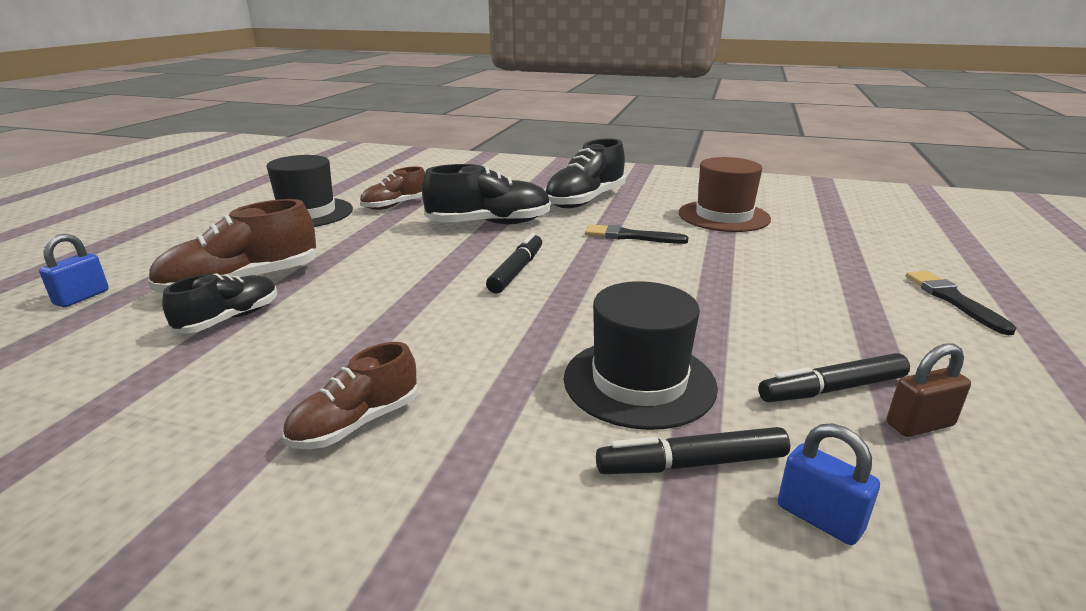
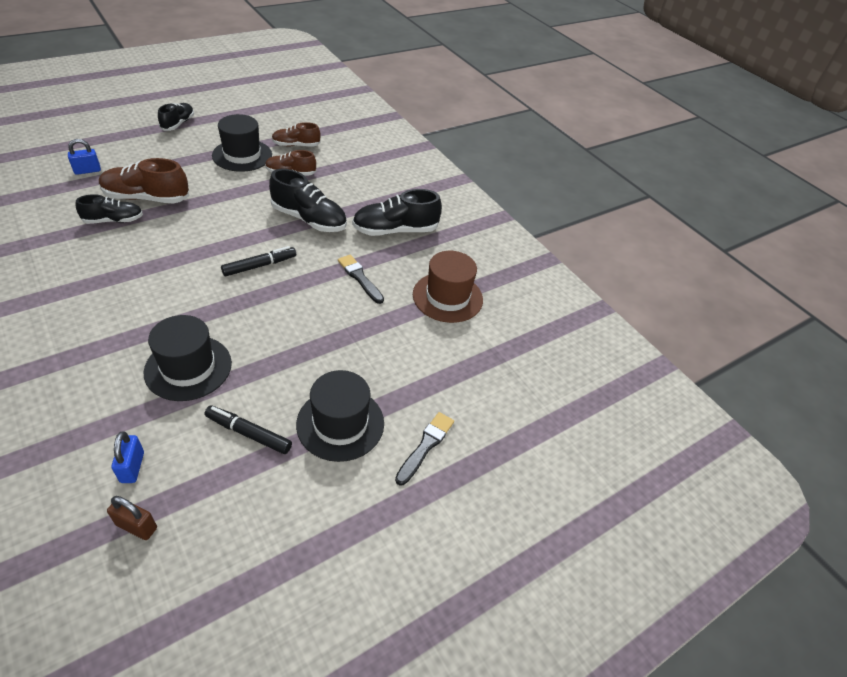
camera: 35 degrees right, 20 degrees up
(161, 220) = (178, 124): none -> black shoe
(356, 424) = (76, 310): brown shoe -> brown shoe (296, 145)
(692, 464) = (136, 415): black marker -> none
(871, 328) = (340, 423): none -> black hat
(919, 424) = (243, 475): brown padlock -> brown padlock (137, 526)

+===+

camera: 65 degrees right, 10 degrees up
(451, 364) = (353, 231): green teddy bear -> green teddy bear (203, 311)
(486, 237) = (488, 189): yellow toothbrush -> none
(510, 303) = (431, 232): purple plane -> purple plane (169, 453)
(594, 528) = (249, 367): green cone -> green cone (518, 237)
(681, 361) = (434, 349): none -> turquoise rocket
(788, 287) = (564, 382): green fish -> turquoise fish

+===+

Copy verbatim, from the listing above, each line from the one containing "(692, 464) = (136, 415): black marker -> none" down to the one containing "(919, 424) = (243, 475): brown", inclusive.

- Worked solution
(692, 464) = (136, 415): black marker -> none
(871, 328) = (340, 423): none -> black hat
(919, 424) = (243, 475): brown padlock -> brown padlock (137, 526)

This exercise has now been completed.